## Problem details
Can you retype every record below exactly as written?

## Object transformation records
==*==
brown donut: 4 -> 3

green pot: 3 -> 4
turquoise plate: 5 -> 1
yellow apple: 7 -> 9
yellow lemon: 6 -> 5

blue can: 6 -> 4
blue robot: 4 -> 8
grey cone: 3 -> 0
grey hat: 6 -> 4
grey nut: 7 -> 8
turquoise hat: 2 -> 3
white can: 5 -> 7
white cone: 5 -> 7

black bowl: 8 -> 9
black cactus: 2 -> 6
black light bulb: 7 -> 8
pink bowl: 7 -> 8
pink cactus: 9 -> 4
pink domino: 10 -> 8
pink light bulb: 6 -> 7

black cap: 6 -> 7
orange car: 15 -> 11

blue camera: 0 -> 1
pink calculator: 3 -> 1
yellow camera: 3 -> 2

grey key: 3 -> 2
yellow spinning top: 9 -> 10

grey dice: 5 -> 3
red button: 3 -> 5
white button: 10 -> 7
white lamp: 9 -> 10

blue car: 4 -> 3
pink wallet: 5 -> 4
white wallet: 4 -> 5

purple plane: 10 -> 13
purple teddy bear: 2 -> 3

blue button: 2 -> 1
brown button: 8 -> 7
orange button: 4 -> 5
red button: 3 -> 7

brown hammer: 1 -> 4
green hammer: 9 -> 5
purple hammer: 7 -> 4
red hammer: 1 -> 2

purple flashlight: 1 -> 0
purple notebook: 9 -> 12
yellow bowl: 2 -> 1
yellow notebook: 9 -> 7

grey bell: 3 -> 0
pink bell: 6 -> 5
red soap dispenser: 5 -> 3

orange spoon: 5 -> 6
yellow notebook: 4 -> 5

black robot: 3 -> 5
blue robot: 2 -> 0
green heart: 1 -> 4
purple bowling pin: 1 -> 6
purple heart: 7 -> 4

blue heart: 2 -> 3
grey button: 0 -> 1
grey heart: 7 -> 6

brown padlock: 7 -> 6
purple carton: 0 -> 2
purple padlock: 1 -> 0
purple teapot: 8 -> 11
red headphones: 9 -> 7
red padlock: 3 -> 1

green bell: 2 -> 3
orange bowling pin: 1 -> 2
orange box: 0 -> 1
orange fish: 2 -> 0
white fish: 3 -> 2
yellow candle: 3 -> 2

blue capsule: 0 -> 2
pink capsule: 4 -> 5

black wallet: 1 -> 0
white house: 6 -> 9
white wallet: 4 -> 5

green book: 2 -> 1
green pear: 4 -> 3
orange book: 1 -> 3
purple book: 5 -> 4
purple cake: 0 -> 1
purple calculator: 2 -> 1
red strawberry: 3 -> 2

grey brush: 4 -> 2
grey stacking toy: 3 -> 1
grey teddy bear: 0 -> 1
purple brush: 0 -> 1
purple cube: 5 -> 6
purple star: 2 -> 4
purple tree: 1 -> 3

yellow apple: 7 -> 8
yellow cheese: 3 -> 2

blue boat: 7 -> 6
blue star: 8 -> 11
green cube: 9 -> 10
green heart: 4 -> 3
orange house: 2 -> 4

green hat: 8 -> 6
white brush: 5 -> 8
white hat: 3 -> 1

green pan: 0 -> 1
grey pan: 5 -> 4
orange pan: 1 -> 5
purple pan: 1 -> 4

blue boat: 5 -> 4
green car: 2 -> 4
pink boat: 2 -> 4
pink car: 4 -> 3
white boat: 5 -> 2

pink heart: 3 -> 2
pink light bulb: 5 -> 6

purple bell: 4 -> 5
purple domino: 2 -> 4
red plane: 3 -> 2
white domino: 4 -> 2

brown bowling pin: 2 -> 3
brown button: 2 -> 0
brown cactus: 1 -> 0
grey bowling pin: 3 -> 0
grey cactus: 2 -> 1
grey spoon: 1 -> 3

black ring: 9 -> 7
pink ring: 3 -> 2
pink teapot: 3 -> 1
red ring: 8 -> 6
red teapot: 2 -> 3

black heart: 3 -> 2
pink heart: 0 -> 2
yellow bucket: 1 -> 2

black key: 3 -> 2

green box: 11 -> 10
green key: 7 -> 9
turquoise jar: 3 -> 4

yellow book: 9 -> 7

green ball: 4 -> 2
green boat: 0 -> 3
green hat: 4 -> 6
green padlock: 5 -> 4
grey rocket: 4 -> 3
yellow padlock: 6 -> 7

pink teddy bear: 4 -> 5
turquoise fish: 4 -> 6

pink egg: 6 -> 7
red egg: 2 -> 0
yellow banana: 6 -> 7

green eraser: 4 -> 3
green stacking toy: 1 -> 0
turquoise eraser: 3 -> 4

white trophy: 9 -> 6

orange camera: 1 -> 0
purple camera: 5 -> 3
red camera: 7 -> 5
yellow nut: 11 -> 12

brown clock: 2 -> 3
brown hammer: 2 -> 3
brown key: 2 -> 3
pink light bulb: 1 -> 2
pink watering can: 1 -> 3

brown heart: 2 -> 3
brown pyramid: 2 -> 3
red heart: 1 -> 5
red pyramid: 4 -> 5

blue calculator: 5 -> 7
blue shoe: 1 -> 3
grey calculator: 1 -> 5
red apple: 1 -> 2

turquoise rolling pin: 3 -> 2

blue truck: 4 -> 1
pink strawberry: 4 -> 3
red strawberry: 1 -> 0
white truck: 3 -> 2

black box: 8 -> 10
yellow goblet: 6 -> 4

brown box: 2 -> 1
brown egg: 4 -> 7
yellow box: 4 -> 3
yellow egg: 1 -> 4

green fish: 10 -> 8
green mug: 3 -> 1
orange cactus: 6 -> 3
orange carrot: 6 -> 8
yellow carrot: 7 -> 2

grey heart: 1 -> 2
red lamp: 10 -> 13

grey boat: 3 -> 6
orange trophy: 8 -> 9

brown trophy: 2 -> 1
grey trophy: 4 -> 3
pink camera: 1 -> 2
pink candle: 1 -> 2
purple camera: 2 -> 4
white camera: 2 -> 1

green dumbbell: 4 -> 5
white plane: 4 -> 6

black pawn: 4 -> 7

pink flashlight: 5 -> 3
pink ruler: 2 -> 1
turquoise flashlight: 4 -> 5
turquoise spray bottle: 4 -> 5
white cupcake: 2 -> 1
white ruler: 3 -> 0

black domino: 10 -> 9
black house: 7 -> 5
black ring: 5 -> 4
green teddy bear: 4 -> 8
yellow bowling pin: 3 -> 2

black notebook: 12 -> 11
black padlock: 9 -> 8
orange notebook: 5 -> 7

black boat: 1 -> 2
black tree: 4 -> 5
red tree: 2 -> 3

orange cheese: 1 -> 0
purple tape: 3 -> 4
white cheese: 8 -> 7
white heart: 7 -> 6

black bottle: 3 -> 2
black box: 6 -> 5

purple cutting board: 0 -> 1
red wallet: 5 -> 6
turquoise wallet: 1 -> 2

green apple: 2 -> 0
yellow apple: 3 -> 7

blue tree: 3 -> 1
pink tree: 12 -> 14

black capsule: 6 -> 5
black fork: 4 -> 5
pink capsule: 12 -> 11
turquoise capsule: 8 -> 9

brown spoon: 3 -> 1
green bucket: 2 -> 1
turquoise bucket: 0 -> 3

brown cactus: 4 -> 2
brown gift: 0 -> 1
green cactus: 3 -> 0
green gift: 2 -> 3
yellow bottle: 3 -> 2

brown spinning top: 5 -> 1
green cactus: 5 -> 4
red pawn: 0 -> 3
==*==
## Solution to the exercise
brown donut: 4 -> 3

green pot: 3 -> 4
turquoise plate: 5 -> 1
yellow apple: 7 -> 9
yellow lemon: 6 -> 5

blue can: 6 -> 4
blue robot: 4 -> 8
grey cone: 3 -> 0
grey hat: 6 -> 4
grey nut: 7 -> 8
turquoise hat: 2 -> 3
white can: 5 -> 7
white cone: 5 -> 7

black bowl: 8 -> 9
black cactus: 2 -> 6
black light bulb: 7 -> 8
pink bowl: 7 -> 8
pink cactus: 9 -> 4
pink domino: 10 -> 8
pink light bulb: 6 -> 7

black cap: 6 -> 7
orange car: 15 -> 11

blue camera: 0 -> 1
pink calculator: 3 -> 1
yellow camera: 3 -> 2

grey key: 3 -> 2
yellow spinning top: 9 -> 10

grey dice: 5 -> 3
red button: 3 -> 5
white button: 10 -> 7
white lamp: 9 -> 10

blue car: 4 -> 3
pink wallet: 5 -> 4
white wallet: 4 -> 5

purple plane: 10 -> 13
purple teddy bear: 2 -> 3

blue button: 2 -> 1
brown button: 8 -> 7
orange button: 4 -> 5
red button: 3 -> 7

brown hammer: 1 -> 4
green hammer: 9 -> 5
purple hammer: 7 -> 4
red hammer: 1 -> 2

purple flashlight: 1 -> 0
purple notebook: 9 -> 12
yellow bowl: 2 -> 1
yellow notebook: 9 -> 7

grey bell: 3 -> 0
pink bell: 6 -> 5
red soap dispenser: 5 -> 3

orange spoon: 5 -> 6
yellow notebook: 4 -> 5

black robot: 3 -> 5
blue robot: 2 -> 0
green heart: 1 -> 4
purple bowling pin: 1 -> 6
purple heart: 7 -> 4

blue heart: 2 -> 3
grey button: 0 -> 1
grey heart: 7 -> 6

brown padlock: 7 -> 6
purple carton: 0 -> 2
purple padlock: 1 -> 0
purple teapot: 8 -> 11
red headphones: 9 -> 7
red padlock: 3 -> 1

green bell: 2 -> 3
orange bowling pin: 1 -> 2
orange box: 0 -> 1
orange fish: 2 -> 0
white fish: 3 -> 2
yellow candle: 3 -> 2

blue capsule: 0 -> 2
pink capsule: 4 -> 5

black wallet: 1 -> 0
white house: 6 -> 9
white wallet: 4 -> 5

green book: 2 -> 1
green pear: 4 -> 3
orange book: 1 -> 3
purple book: 5 -> 4
purple cake: 0 -> 1
purple calculator: 2 -> 1
red strawberry: 3 -> 2

grey brush: 4 -> 2
grey stacking toy: 3 -> 1
grey teddy bear: 0 -> 1
purple brush: 0 -> 1
purple cube: 5 -> 6
purple star: 2 -> 4
purple tree: 1 -> 3

yellow apple: 7 -> 8
yellow cheese: 3 -> 2

blue boat: 7 -> 6
blue star: 8 -> 11
green cube: 9 -> 10
green heart: 4 -> 3
orange house: 2 -> 4

green hat: 8 -> 6
white brush: 5 -> 8
white hat: 3 -> 1

green pan: 0 -> 1
grey pan: 5 -> 4
orange pan: 1 -> 5
purple pan: 1 -> 4

blue boat: 5 -> 4
green car: 2 -> 4
pink boat: 2 -> 4
pink car: 4 -> 3
white boat: 5 -> 2

pink heart: 3 -> 2
pink light bulb: 5 -> 6

purple bell: 4 -> 5
purple domino: 2 -> 4
red plane: 3 -> 2
white domino: 4 -> 2

brown bowling pin: 2 -> 3
brown button: 2 -> 0
brown cactus: 1 -> 0
grey bowling pin: 3 -> 0
grey cactus: 2 -> 1
grey spoon: 1 -> 3

black ring: 9 -> 7
pink ring: 3 -> 2
pink teapot: 3 -> 1
red ring: 8 -> 6
red teapot: 2 -> 3

black heart: 3 -> 2
pink heart: 0 -> 2
yellow bucket: 1 -> 2

black key: 3 -> 2

green box: 11 -> 10
green key: 7 -> 9
turquoise jar: 3 -> 4

yellow book: 9 -> 7

green ball: 4 -> 2
green boat: 0 -> 3
green hat: 4 -> 6
green padlock: 5 -> 4
grey rocket: 4 -> 3
yellow padlock: 6 -> 7

pink teddy bear: 4 -> 5
turquoise fish: 4 -> 6

pink egg: 6 -> 7
red egg: 2 -> 0
yellow banana: 6 -> 7

green eraser: 4 -> 3
green stacking toy: 1 -> 0
turquoise eraser: 3 -> 4

white trophy: 9 -> 6

orange camera: 1 -> 0
purple camera: 5 -> 3
red camera: 7 -> 5
yellow nut: 11 -> 12

brown clock: 2 -> 3
brown hammer: 2 -> 3
brown key: 2 -> 3
pink light bulb: 1 -> 2
pink watering can: 1 -> 3

brown heart: 2 -> 3
brown pyramid: 2 -> 3
red heart: 1 -> 5
red pyramid: 4 -> 5

blue calculator: 5 -> 7
blue shoe: 1 -> 3
grey calculator: 1 -> 5
red apple: 1 -> 2

turquoise rolling pin: 3 -> 2

blue truck: 4 -> 1
pink strawberry: 4 -> 3
red strawberry: 1 -> 0
white truck: 3 -> 2

black box: 8 -> 10
yellow goblet: 6 -> 4

brown box: 2 -> 1
brown egg: 4 -> 7
yellow box: 4 -> 3
yellow egg: 1 -> 4

green fish: 10 -> 8
green mug: 3 -> 1
orange cactus: 6 -> 3
orange carrot: 6 -> 8
yellow carrot: 7 -> 2

grey heart: 1 -> 2
red lamp: 10 -> 13

grey boat: 3 -> 6
orange trophy: 8 -> 9

brown trophy: 2 -> 1
grey trophy: 4 -> 3
pink camera: 1 -> 2
pink candle: 1 -> 2
purple camera: 2 -> 4
white camera: 2 -> 1

green dumbbell: 4 -> 5
white plane: 4 -> 6

black pawn: 4 -> 7

pink flashlight: 5 -> 3
pink ruler: 2 -> 1
turquoise flashlight: 4 -> 5
turquoise spray bottle: 4 -> 5
white cupcake: 2 -> 1
white ruler: 3 -> 0

black domino: 10 -> 9
black house: 7 -> 5
black ring: 5 -> 4
green teddy bear: 4 -> 8
yellow bowling pin: 3 -> 2

black notebook: 12 -> 11
black padlock: 9 -> 8
orange notebook: 5 -> 7

black boat: 1 -> 2
black tree: 4 -> 5
red tree: 2 -> 3

orange cheese: 1 -> 0
purple tape: 3 -> 4
white cheese: 8 -> 7
white heart: 7 -> 6

black bottle: 3 -> 2
black box: 6 -> 5

purple cutting board: 0 -> 1
red wallet: 5 -> 6
turquoise wallet: 1 -> 2

green apple: 2 -> 0
yellow apple: 3 -> 7

blue tree: 3 -> 1
pink tree: 12 -> 14

black capsule: 6 -> 5
black fork: 4 -> 5
pink capsule: 12 -> 11
turquoise capsule: 8 -> 9

brown spoon: 3 -> 1
green bucket: 2 -> 1
turquoise bucket: 0 -> 3

brown cactus: 4 -> 2
brown gift: 0 -> 1
green cactus: 3 -> 0
green gift: 2 -> 3
yellow bottle: 3 -> 2

brown spinning top: 5 -> 1
green cactus: 5 -> 4
red pawn: 0 -> 3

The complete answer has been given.